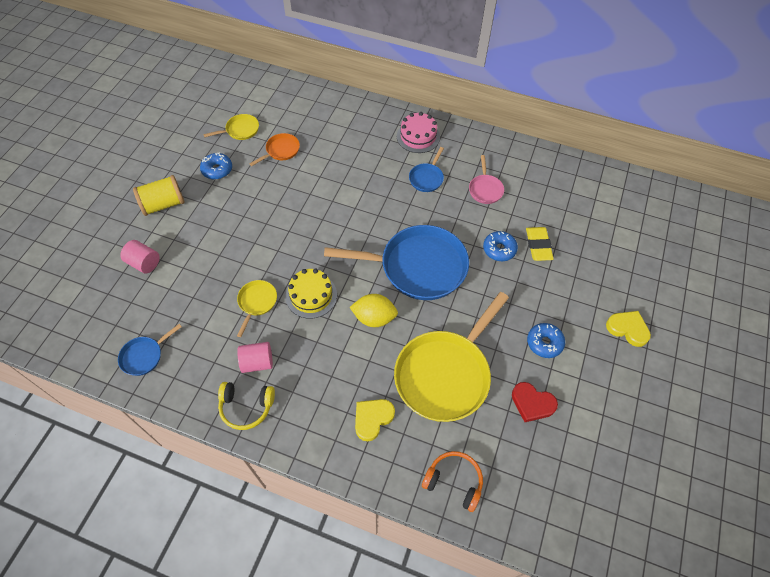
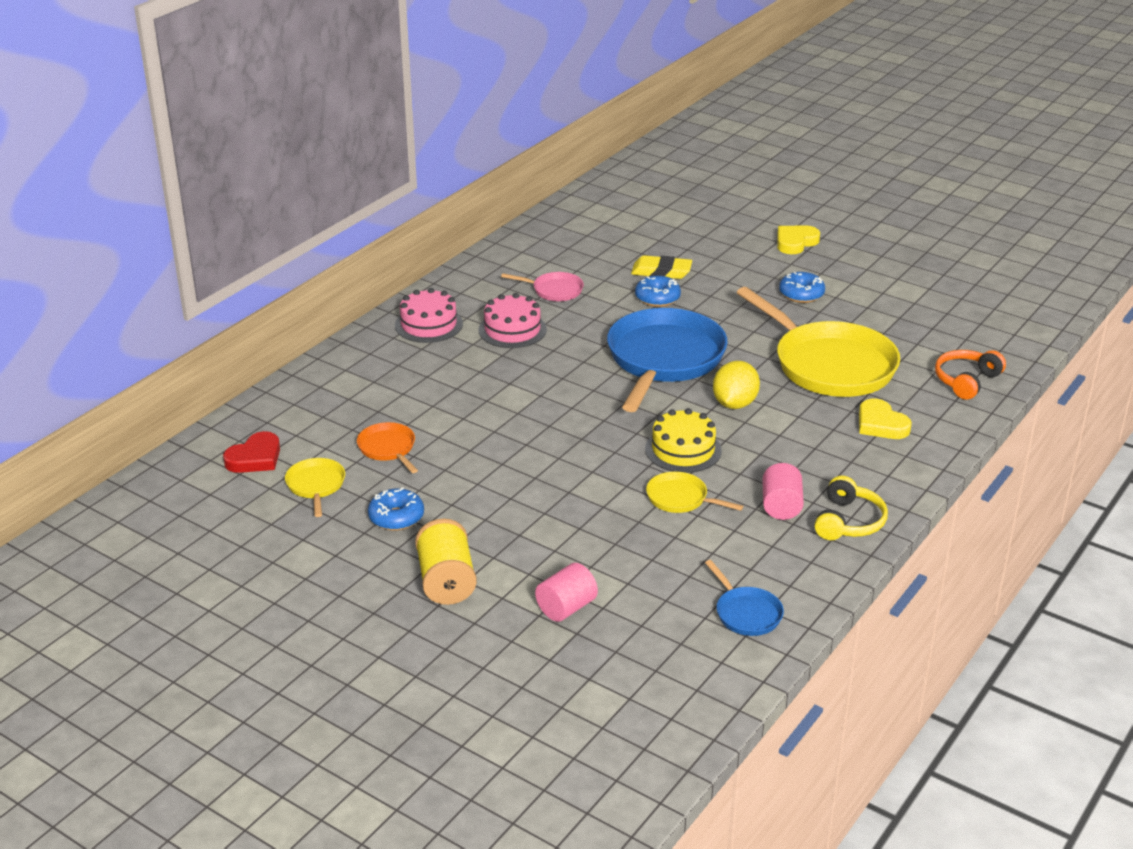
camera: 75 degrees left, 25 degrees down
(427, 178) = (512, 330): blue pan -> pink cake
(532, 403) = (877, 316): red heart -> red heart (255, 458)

^^^^

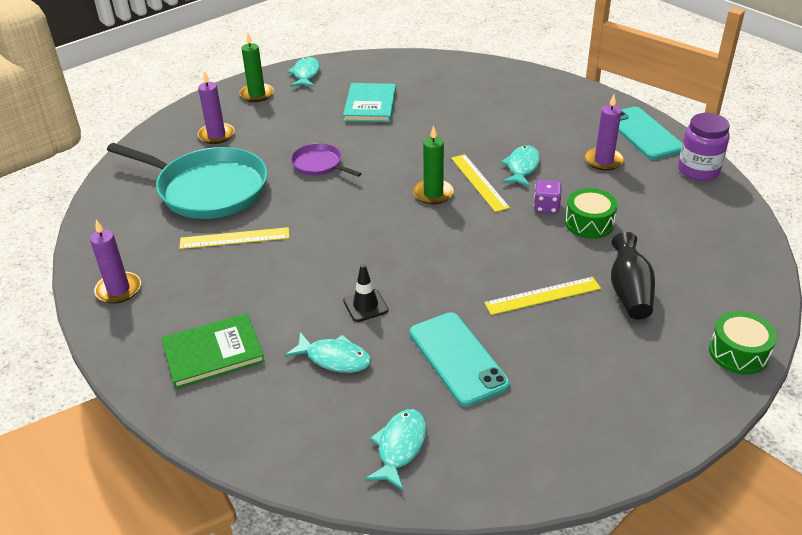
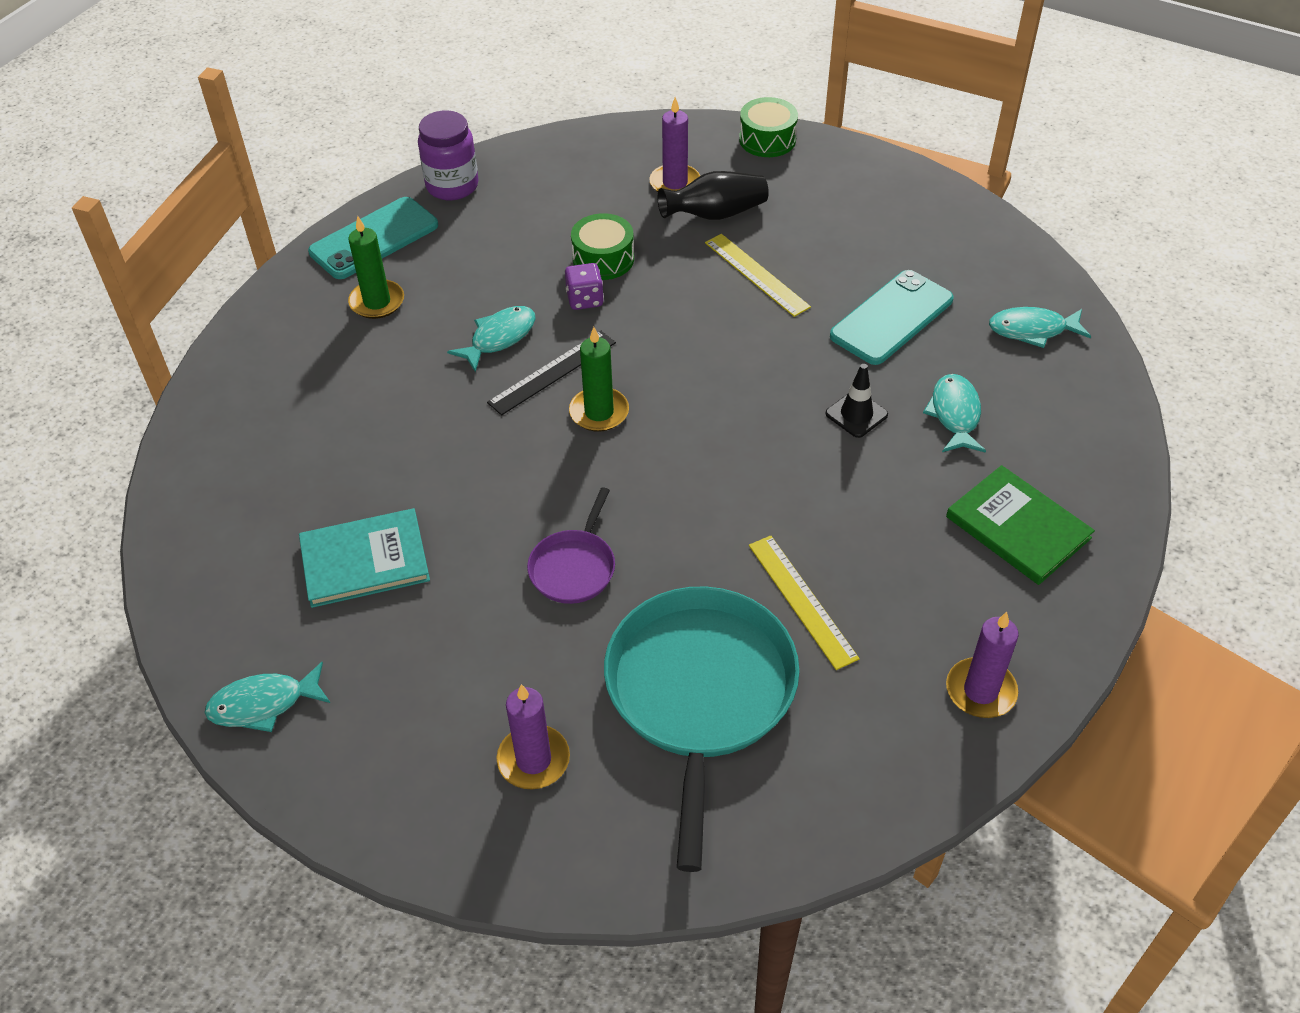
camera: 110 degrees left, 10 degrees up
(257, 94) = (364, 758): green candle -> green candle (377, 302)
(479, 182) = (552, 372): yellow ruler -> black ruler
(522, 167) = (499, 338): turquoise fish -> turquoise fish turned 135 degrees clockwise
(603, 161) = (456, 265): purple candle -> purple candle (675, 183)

^^^^

Your goal: Please tally the lines of the entries that hold "candle" and give only the resulting number.

Task answer: 2